WHAT THE EXERCISE ASKS: Would you repeat the entries below exactly and omit the pictures?

(STORED DATA Opens)

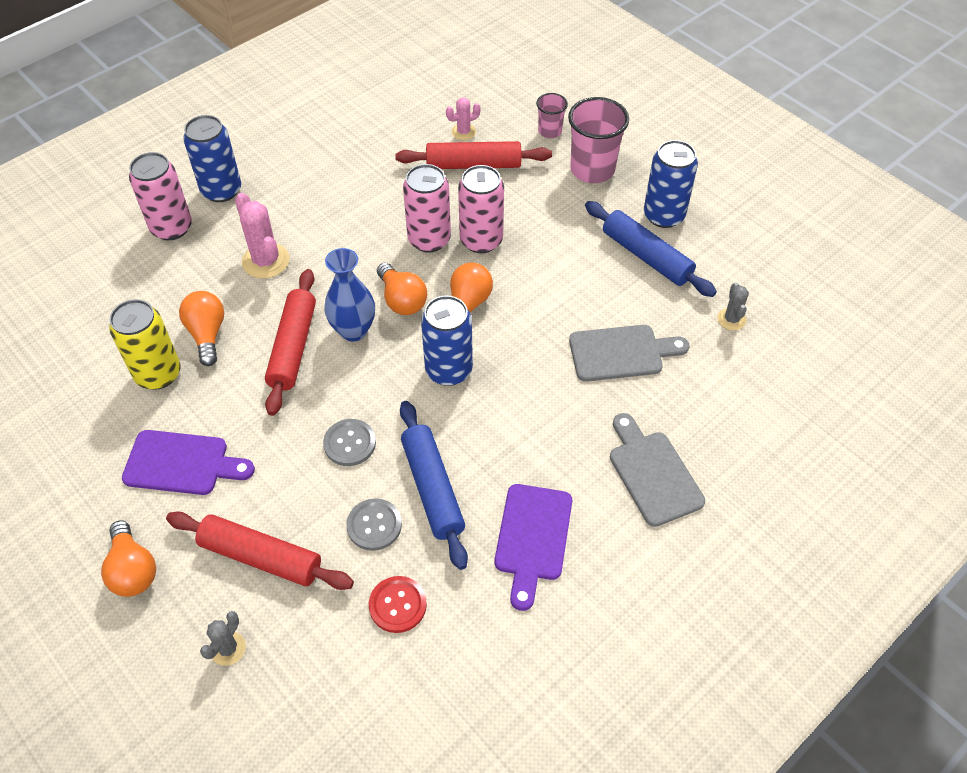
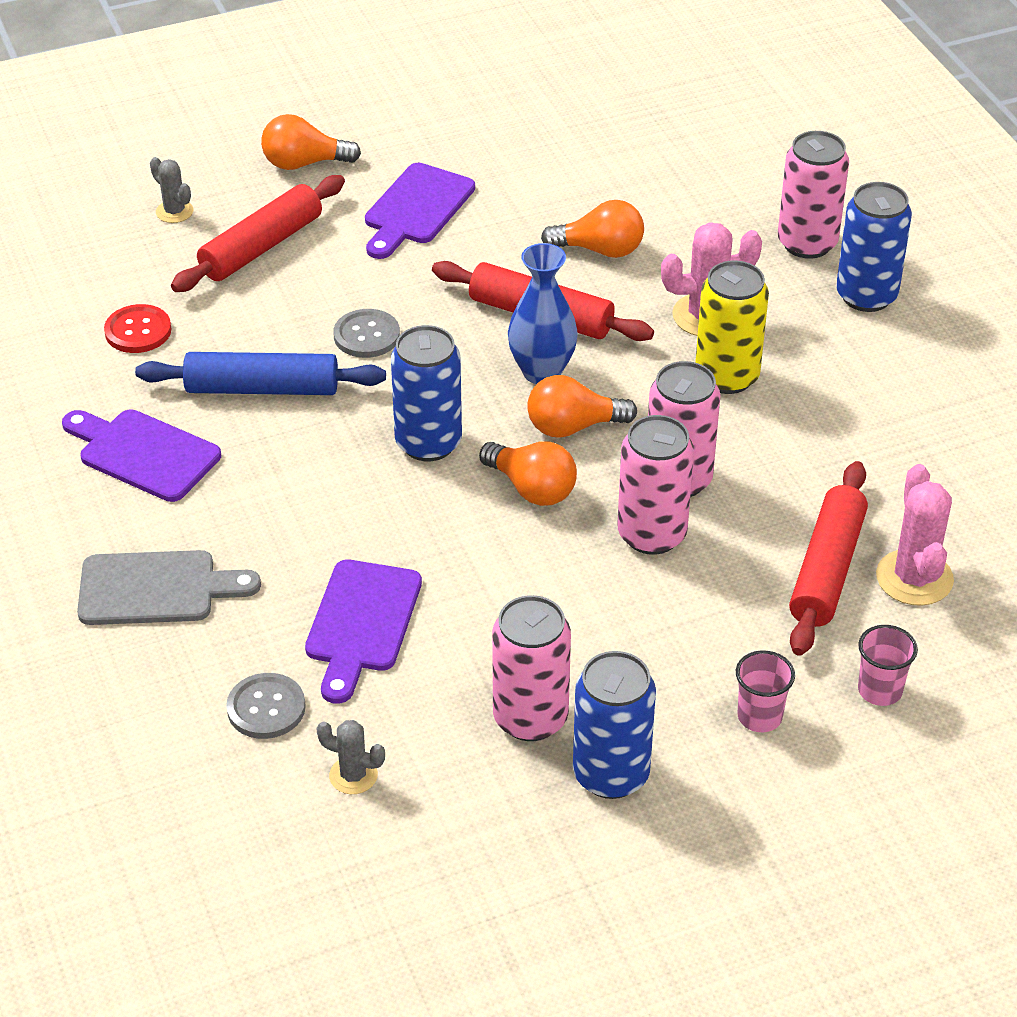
camera: 110 degrees right, 10 degrees down
yellow can [109,299,180,390] -> yellow can moved to [695,260,769,394]
grey button [346,498,402,551] -> grey button moved to [226,673,306,739]
pink cactus [446,98,481,140] -> pink cactus [876,464,954,606], size x1.72
pink cup [568,97,629,183] -> pink cup [736,650,795,732], size x0.55
grey cutting board [569,325,689,382] -> purple cutting board [305,560,422,704]
blue rolling pin [585,201,717,297] -> pink can [492,595,571,741]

(STORED DATA Closes)

EXERCISE OUTPUT:
camera: 110 degrees right, 10 degrees down
yellow can [109,299,180,390] -> yellow can moved to [695,260,769,394]
grey button [346,498,402,551] -> grey button moved to [226,673,306,739]
pink cactus [446,98,481,140] -> pink cactus [876,464,954,606], size x1.72
pink cup [568,97,629,183] -> pink cup [736,650,795,732], size x0.55
grey cutting board [569,325,689,382] -> purple cutting board [305,560,422,704]
blue rolling pin [585,201,717,297] -> pink can [492,595,571,741]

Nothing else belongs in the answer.